[Scene image comparisons]
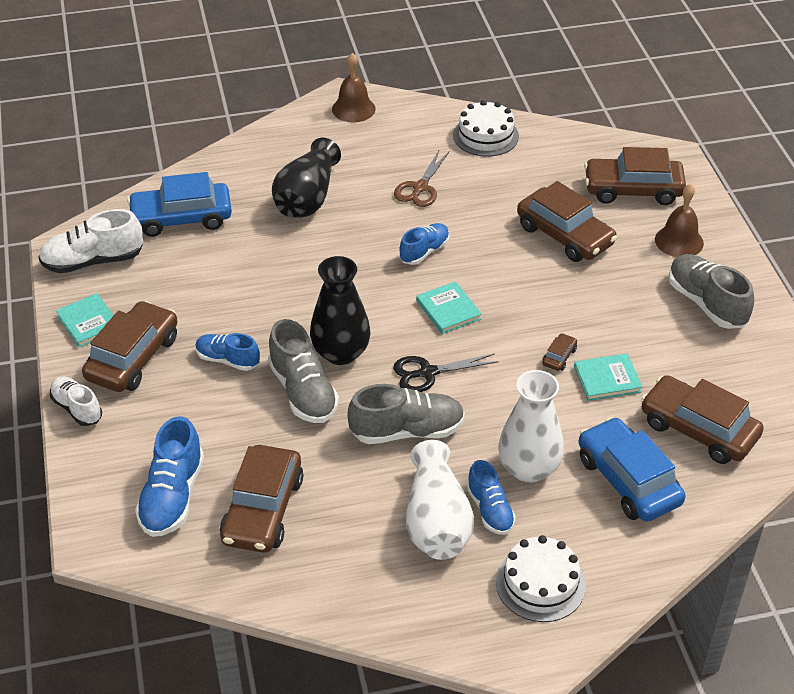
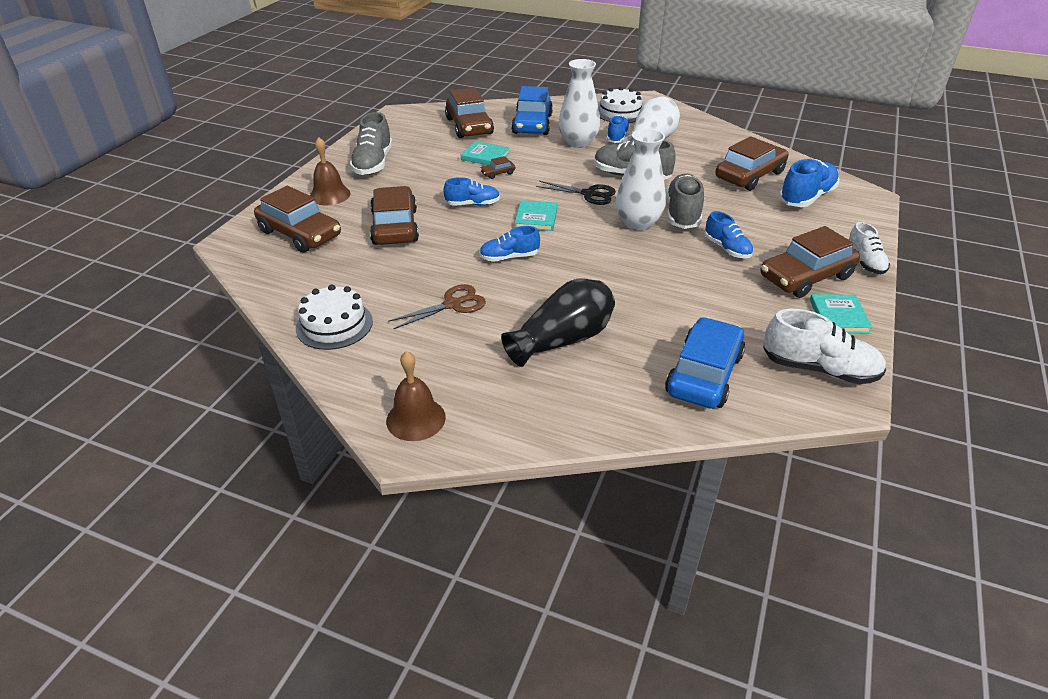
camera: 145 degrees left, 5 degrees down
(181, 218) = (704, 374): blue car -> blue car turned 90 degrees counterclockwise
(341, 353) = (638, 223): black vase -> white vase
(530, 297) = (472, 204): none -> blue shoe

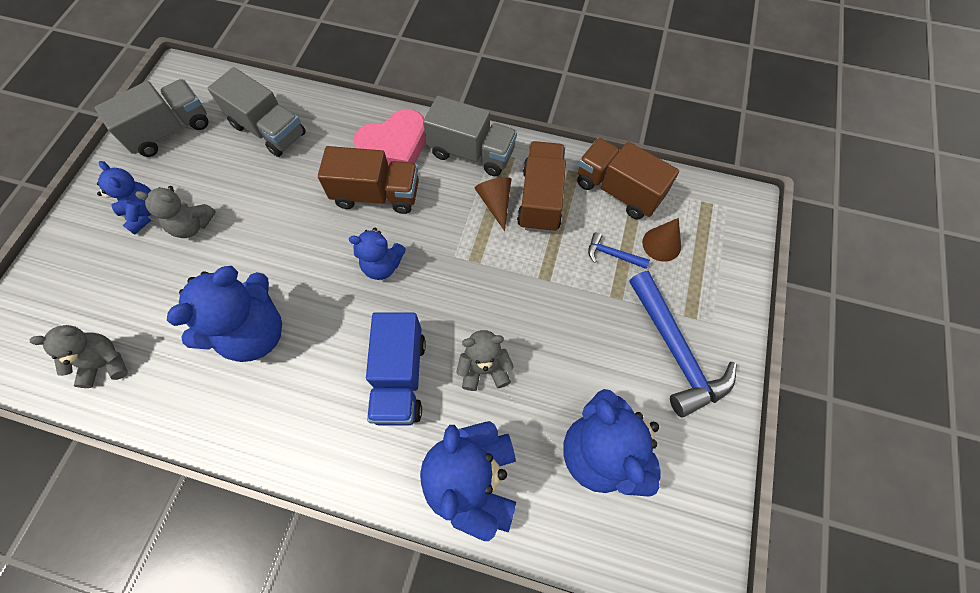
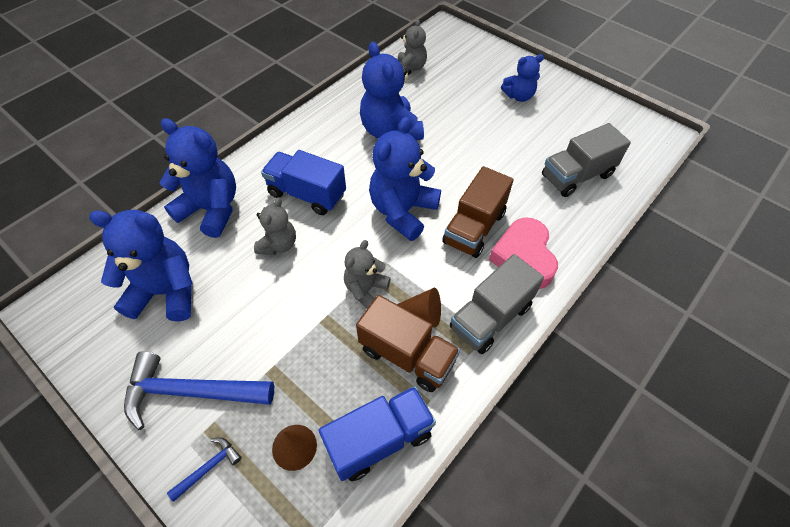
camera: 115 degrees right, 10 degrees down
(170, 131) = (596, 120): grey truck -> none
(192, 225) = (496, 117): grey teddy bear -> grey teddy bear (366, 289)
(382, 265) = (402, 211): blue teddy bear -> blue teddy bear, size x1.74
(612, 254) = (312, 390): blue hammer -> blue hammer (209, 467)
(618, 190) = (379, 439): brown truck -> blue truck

## [Exercise prompt]
From the line containing "(382, 265) = (402, 211): blue" to the last line of the records above, please write out every line exactly and add nothing.

## [Reply to the exercise]
(382, 265) = (402, 211): blue teddy bear -> blue teddy bear, size x1.74
(612, 254) = (312, 390): blue hammer -> blue hammer (209, 467)
(618, 190) = (379, 439): brown truck -> blue truck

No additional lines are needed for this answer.